# Prompt
Your output should be an exact copy of the records, with no pictures in it.

# Input
»»

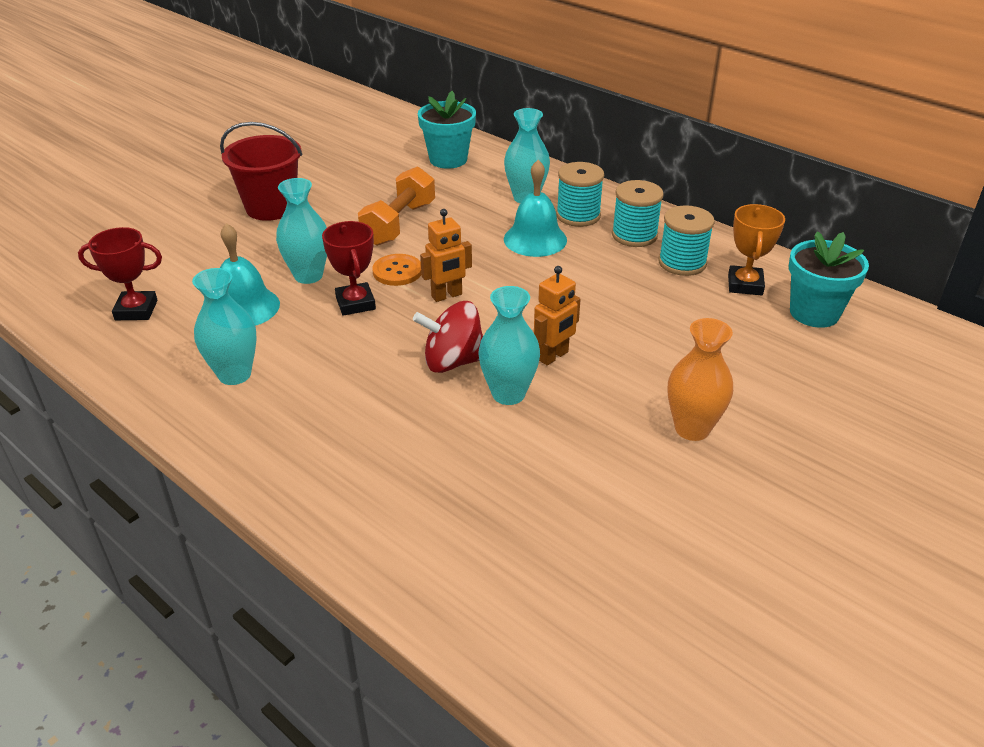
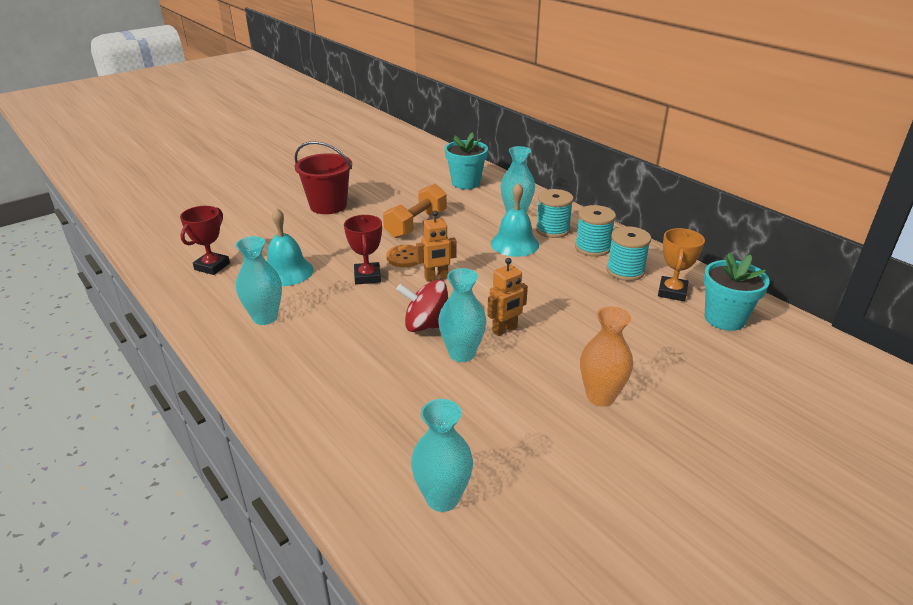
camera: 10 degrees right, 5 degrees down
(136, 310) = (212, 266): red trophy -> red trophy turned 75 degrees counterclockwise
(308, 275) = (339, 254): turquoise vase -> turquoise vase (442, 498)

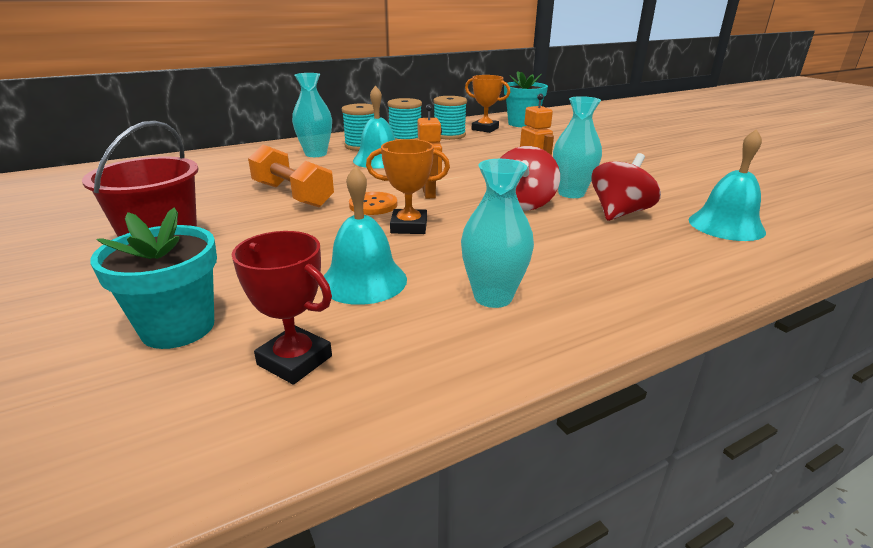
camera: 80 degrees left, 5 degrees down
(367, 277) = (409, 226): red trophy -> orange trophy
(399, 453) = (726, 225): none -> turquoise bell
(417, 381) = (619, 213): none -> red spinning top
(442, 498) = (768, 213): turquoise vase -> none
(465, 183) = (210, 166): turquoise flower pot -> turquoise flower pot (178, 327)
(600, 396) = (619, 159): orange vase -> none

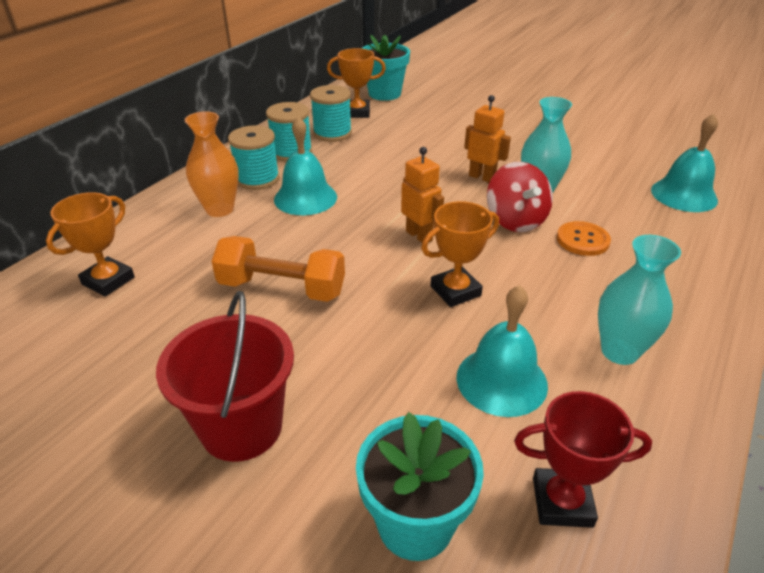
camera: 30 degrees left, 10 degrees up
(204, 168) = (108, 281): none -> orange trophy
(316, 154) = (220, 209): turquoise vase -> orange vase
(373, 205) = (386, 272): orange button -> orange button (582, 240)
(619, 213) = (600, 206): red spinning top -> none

««

# Task output
camera: 10 degrees right, 5 degrees down
(136, 310) = (212, 266): red trophy -> red trophy turned 75 degrees counterclockwise
(308, 275) = (339, 254): turquoise vase -> turquoise vase (442, 498)

camera: 80 degrees left, 5 degrees down
(367, 277) = (409, 226): red trophy -> orange trophy
(399, 453) = (726, 225): none -> turquoise bell
(417, 381) = (619, 213): none -> red spinning top
(442, 498) = (768, 213): turquoise vase -> none
(465, 183) = (210, 166): turquoise flower pot -> turquoise flower pot (178, 327)
(600, 396) = (619, 159): orange vase -> none

camera: 30 degrees left, 10 degrees up
(204, 168) = (108, 281): none -> orange trophy
(316, 154) = (220, 209): turquoise vase -> orange vase
(373, 205) = (386, 272): orange button -> orange button (582, 240)
(619, 213) = (600, 206): red spinning top -> none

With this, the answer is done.